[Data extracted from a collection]
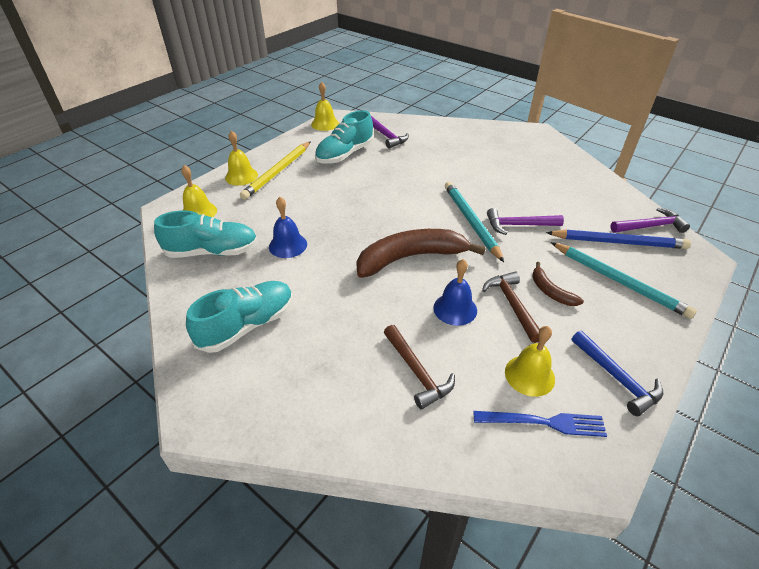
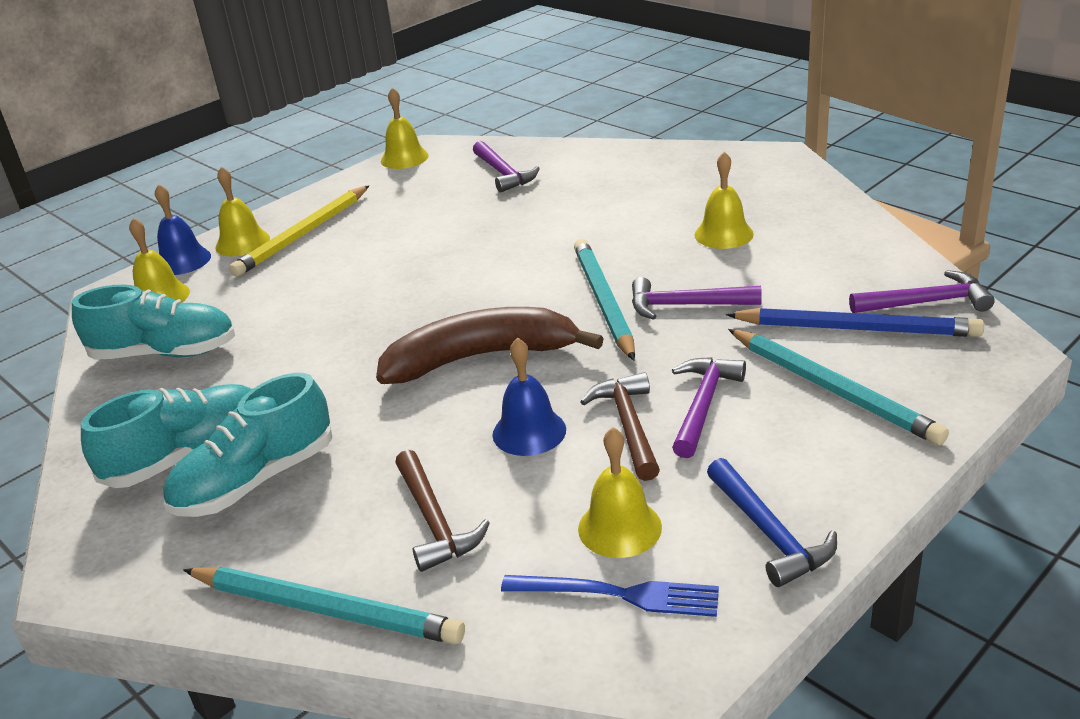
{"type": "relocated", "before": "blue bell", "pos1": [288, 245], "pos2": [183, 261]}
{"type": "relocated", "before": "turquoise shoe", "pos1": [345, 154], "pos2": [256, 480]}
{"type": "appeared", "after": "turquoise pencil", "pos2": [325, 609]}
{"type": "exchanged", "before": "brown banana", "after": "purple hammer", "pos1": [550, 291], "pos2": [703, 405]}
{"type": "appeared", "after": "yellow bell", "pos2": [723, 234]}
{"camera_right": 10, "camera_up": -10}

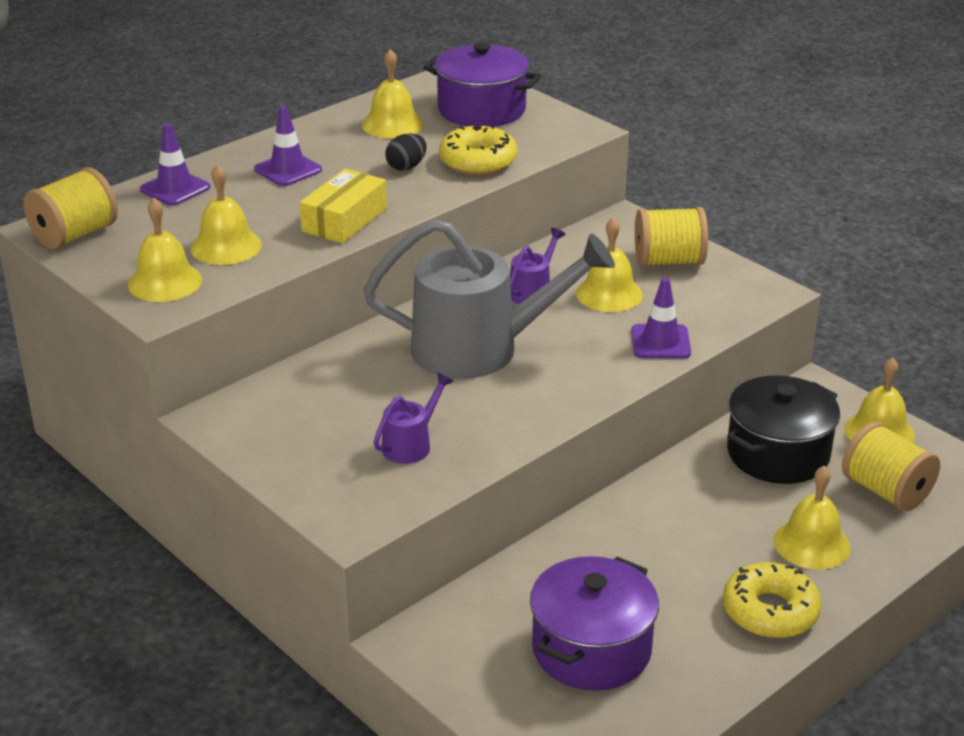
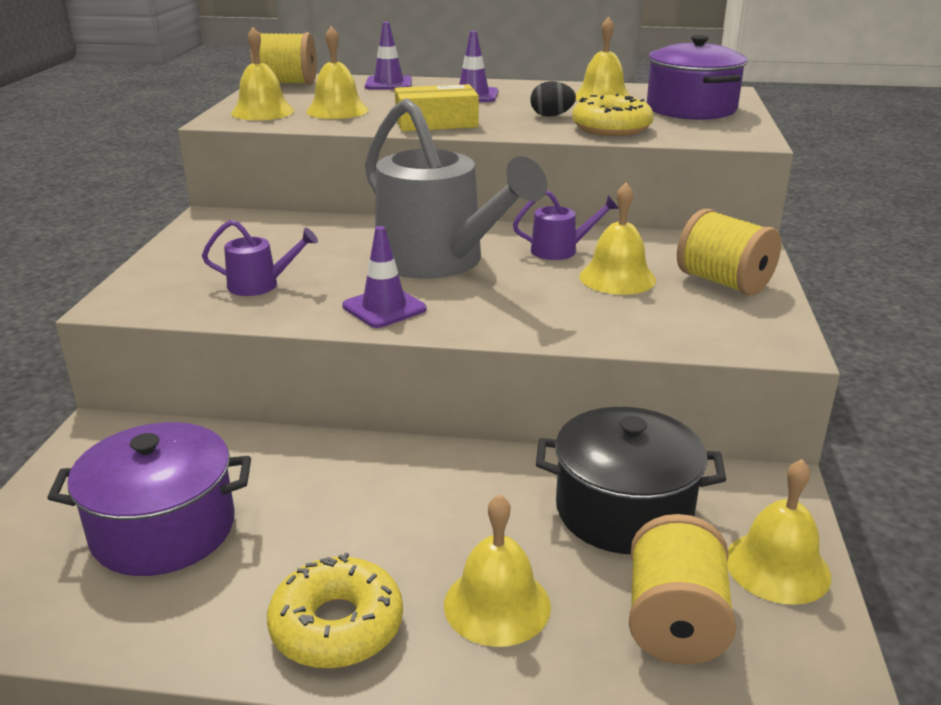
{"type": "relocated", "before": "purple traffic cone", "pos1": [660, 342], "pos2": [384, 308]}
{"camera_right": 50, "camera_up": -5}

* _Brief_
Leaving out any pictures, write the records above out exactly as they are.

* _Answer to the problem_
{"type": "relocated", "before": "blue bell", "pos1": [288, 245], "pos2": [183, 261]}
{"type": "relocated", "before": "turquoise shoe", "pos1": [345, 154], "pos2": [256, 480]}
{"type": "appeared", "after": "turquoise pencil", "pos2": [325, 609]}
{"type": "exchanged", "before": "brown banana", "after": "purple hammer", "pos1": [550, 291], "pos2": [703, 405]}
{"type": "appeared", "after": "yellow bell", "pos2": [723, 234]}
{"camera_right": 10, "camera_up": -10}

{"type": "relocated", "before": "purple traffic cone", "pos1": [660, 342], "pos2": [384, 308]}
{"camera_right": 50, "camera_up": -5}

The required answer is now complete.